TRY IT
Please write out all of the entries exactly as they appear.
--- INPUT MATERIAL ---
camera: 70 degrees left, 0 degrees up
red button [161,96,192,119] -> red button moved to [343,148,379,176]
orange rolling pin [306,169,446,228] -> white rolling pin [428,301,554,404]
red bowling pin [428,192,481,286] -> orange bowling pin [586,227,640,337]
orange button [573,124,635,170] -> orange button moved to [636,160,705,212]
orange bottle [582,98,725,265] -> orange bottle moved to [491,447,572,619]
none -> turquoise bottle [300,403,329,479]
---
OUTPUT FOR THIS TASK
camera: 70 degrees left, 0 degrees up
red button [161,96,192,119] -> red button moved to [343,148,379,176]
orange rolling pin [306,169,446,228] -> white rolling pin [428,301,554,404]
red bowling pin [428,192,481,286] -> orange bowling pin [586,227,640,337]
orange button [573,124,635,170] -> orange button moved to [636,160,705,212]
orange bottle [582,98,725,265] -> orange bottle moved to [491,447,572,619]
none -> turquoise bottle [300,403,329,479]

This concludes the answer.